▼
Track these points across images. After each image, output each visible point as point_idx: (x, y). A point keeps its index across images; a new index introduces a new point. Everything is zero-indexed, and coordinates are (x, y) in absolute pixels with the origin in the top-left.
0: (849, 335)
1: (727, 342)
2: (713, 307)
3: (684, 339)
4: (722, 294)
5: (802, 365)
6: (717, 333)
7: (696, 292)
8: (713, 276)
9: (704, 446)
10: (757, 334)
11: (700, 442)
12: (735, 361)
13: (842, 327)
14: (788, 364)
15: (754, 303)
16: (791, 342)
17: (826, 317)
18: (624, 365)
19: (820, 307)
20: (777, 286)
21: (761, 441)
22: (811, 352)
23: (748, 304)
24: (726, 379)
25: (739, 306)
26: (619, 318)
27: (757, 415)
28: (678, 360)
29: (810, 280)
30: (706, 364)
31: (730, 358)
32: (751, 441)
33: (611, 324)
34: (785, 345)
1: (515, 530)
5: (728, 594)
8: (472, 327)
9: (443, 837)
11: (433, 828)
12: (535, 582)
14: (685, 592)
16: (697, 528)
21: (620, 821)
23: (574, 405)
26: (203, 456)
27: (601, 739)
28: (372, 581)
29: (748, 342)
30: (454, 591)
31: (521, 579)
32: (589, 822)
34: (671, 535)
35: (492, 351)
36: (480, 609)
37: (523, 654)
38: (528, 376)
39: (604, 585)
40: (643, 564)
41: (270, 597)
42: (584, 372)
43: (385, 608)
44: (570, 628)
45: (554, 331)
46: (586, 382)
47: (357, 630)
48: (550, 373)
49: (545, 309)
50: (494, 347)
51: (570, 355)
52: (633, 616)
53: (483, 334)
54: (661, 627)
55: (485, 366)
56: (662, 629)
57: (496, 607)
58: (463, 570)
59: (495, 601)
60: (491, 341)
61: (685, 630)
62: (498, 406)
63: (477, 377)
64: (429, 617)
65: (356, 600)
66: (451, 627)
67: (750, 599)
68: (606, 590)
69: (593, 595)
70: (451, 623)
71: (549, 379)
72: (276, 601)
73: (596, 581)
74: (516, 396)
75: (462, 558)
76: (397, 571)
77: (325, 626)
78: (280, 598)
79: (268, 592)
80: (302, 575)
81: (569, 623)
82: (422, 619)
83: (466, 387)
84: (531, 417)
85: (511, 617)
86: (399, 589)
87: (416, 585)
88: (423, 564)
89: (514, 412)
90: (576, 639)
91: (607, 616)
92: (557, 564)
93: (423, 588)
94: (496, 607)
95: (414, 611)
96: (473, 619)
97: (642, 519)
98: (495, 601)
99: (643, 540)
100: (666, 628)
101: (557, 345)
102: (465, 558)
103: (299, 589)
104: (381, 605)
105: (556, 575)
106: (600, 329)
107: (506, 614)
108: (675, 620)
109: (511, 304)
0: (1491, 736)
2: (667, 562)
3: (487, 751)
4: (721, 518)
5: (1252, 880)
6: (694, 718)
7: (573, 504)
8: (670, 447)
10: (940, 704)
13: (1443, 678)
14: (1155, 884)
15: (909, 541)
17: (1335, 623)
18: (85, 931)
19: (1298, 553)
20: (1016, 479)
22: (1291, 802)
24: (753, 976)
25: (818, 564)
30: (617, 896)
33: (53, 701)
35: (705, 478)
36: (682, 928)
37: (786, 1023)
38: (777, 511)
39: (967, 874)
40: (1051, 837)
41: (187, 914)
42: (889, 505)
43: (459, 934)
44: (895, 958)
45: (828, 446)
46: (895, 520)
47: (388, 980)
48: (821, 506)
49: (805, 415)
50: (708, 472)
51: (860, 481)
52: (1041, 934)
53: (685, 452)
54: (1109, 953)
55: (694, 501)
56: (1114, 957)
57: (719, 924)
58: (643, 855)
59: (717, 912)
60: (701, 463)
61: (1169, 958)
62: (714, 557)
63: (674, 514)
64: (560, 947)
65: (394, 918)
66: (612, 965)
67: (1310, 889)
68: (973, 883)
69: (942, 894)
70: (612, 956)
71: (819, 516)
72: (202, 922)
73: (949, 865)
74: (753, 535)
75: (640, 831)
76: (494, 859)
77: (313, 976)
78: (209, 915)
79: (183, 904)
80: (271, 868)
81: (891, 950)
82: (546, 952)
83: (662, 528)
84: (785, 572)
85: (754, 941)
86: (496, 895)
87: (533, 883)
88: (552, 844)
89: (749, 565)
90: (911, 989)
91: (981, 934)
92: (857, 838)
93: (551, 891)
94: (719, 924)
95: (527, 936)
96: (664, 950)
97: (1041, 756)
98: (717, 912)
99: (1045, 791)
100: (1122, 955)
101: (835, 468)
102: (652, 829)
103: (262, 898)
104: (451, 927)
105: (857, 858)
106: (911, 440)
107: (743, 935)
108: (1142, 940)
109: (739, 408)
▲
**WHAT IS BEING ASKED:** Count the lines in the records above that contain the string "these", treating case as significant, and give only the number.

**OUTPUT:** 1